• [TASK DETAILS] Your copy begins at the line with "building: none -> [204,230,269,299]" and runs through the end of the data below. Set down only those lines exactly, without pictures.

Content starts

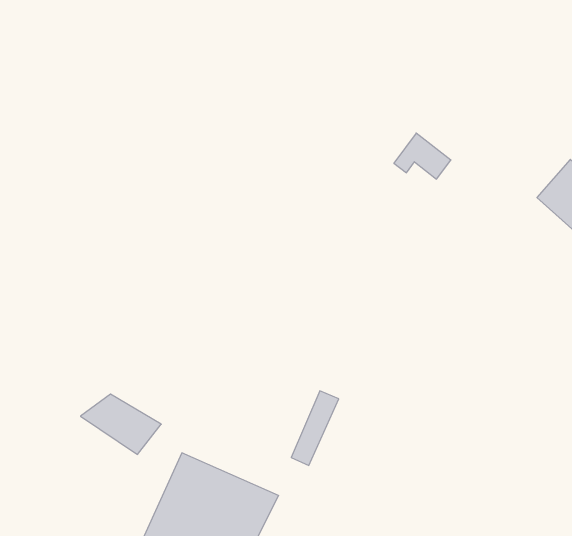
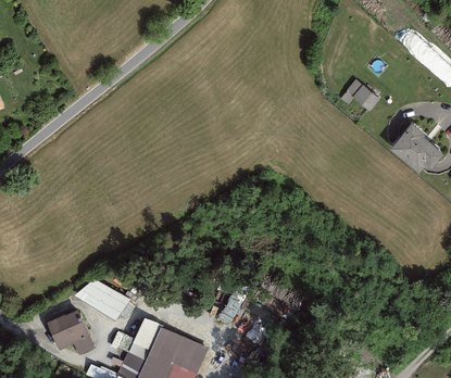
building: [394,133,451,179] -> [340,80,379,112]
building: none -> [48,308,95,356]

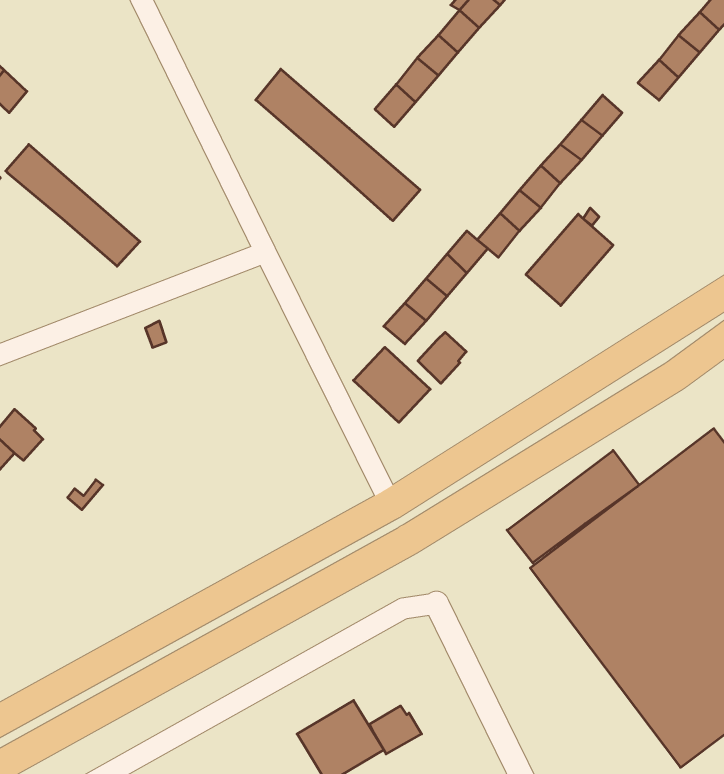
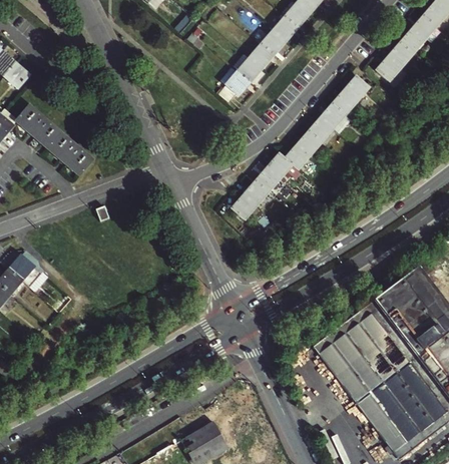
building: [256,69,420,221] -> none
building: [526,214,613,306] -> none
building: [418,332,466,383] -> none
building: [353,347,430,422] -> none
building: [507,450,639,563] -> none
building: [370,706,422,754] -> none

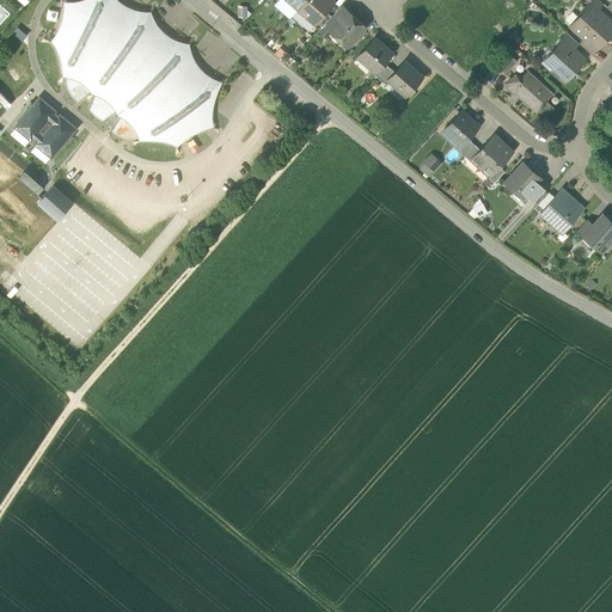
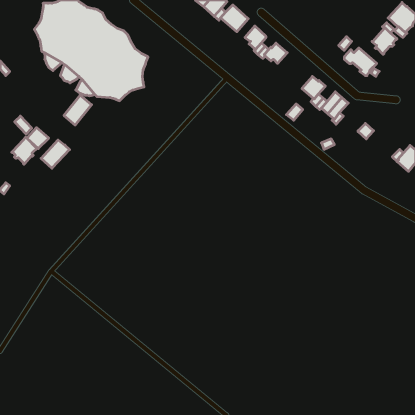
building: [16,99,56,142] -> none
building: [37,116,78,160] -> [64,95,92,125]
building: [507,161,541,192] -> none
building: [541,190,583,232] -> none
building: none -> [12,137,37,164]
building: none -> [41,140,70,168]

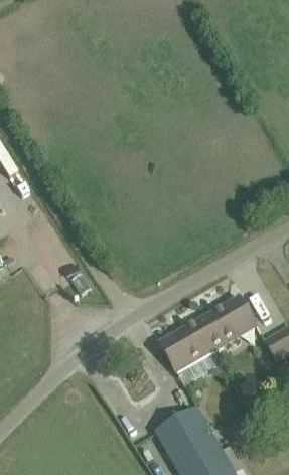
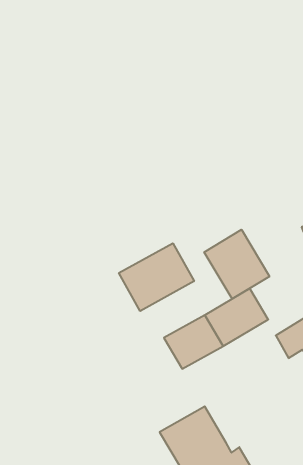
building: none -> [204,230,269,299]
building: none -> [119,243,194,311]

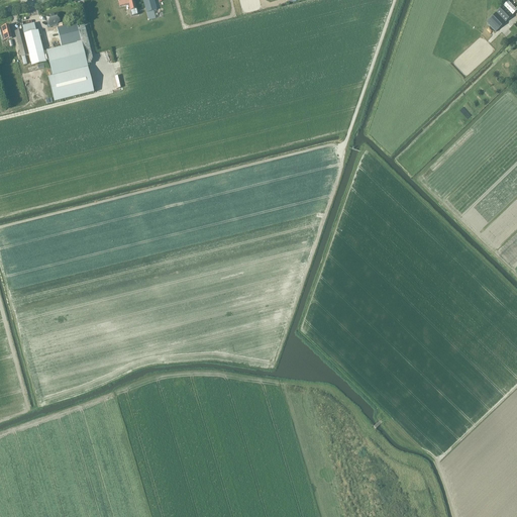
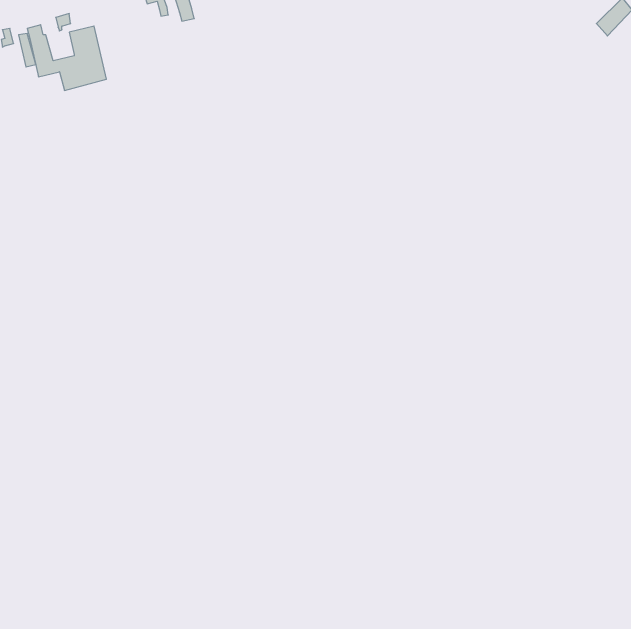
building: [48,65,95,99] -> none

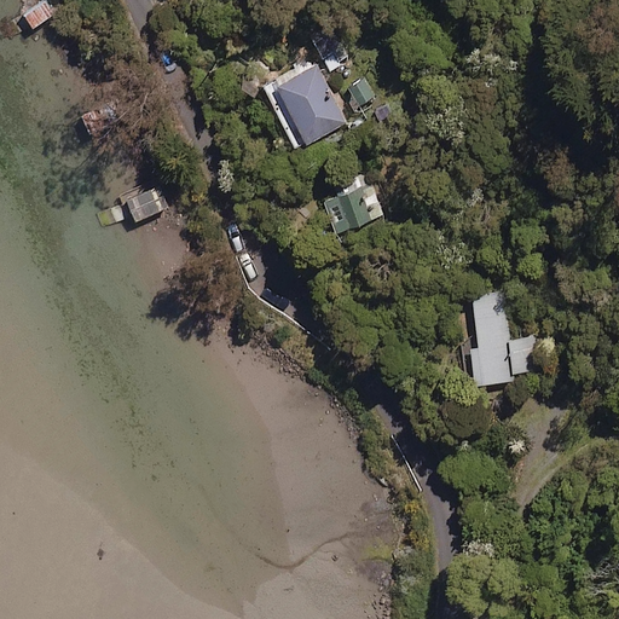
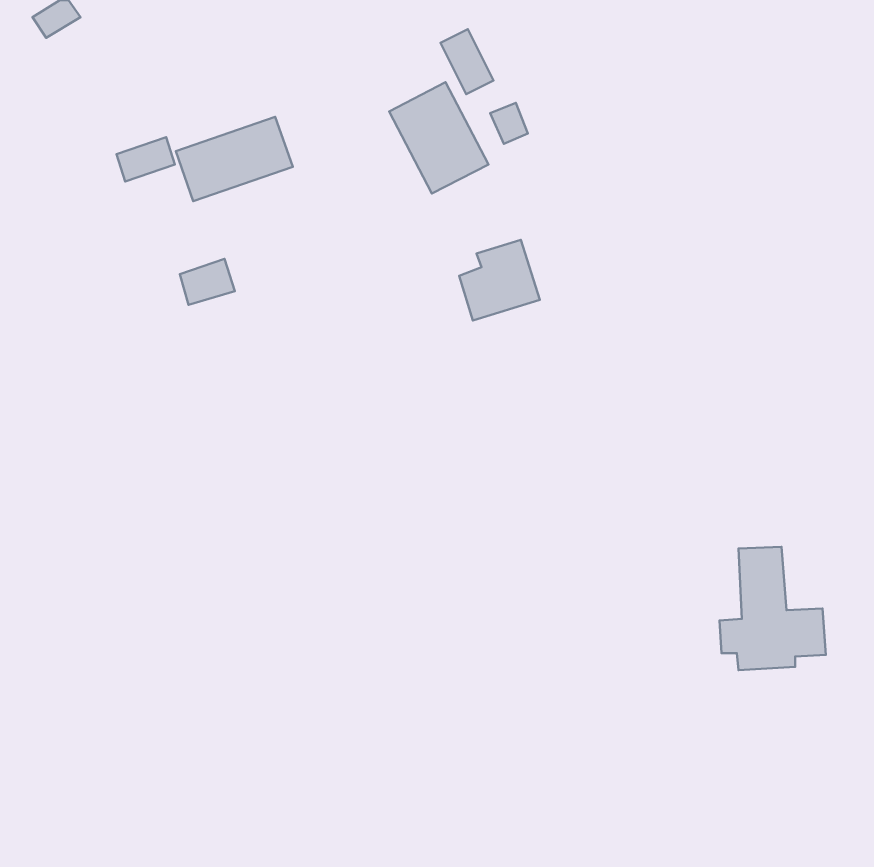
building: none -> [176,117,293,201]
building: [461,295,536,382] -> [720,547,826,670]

Content ends

• [RESPONSE TO THE EXERCISE]
building: none -> [204,230,269,299]
building: none -> [119,243,194,311]

building: [48,65,95,99] -> none

building: none -> [176,117,293,201]
building: [461,295,536,382] -> [720,547,826,670]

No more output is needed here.